▶ What is being asked: The response should be an exact transcription of the data below, free of images.

▶ Dataset content:
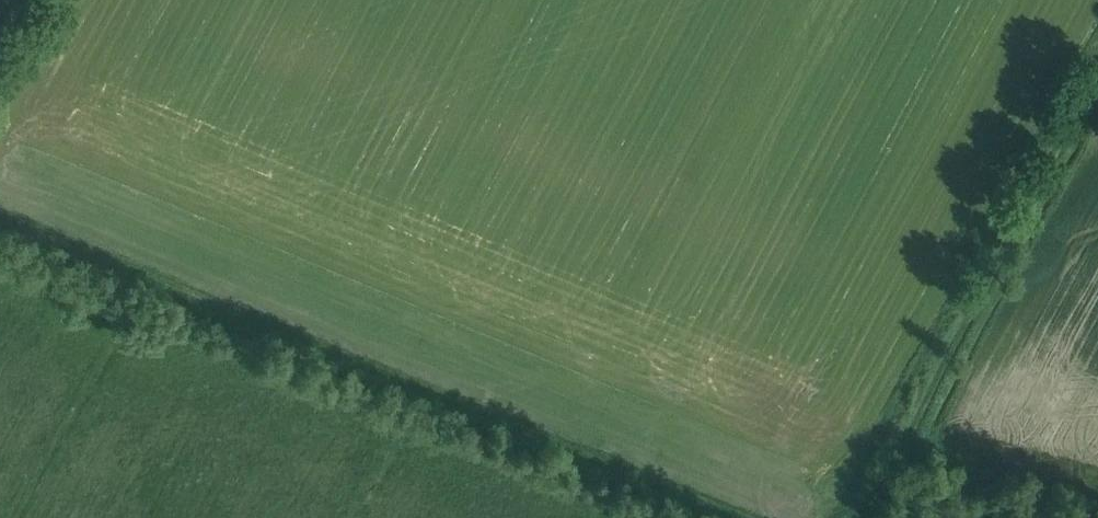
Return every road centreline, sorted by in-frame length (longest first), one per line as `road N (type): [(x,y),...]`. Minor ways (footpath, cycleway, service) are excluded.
road 1 (track): [(733,517),(0,231)]
road 2 (track): [(865,517),(1097,67)]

▶ Task solution:
Return every road centreline, sorted by in-frame length (longest first), one per line as `road N (type): [(x,y),...]`. Minor ways (footpath, cycleway, service) are excluded.
road 1 (track): [(733,517),(0,231)]
road 2 (track): [(865,517),(1097,67)]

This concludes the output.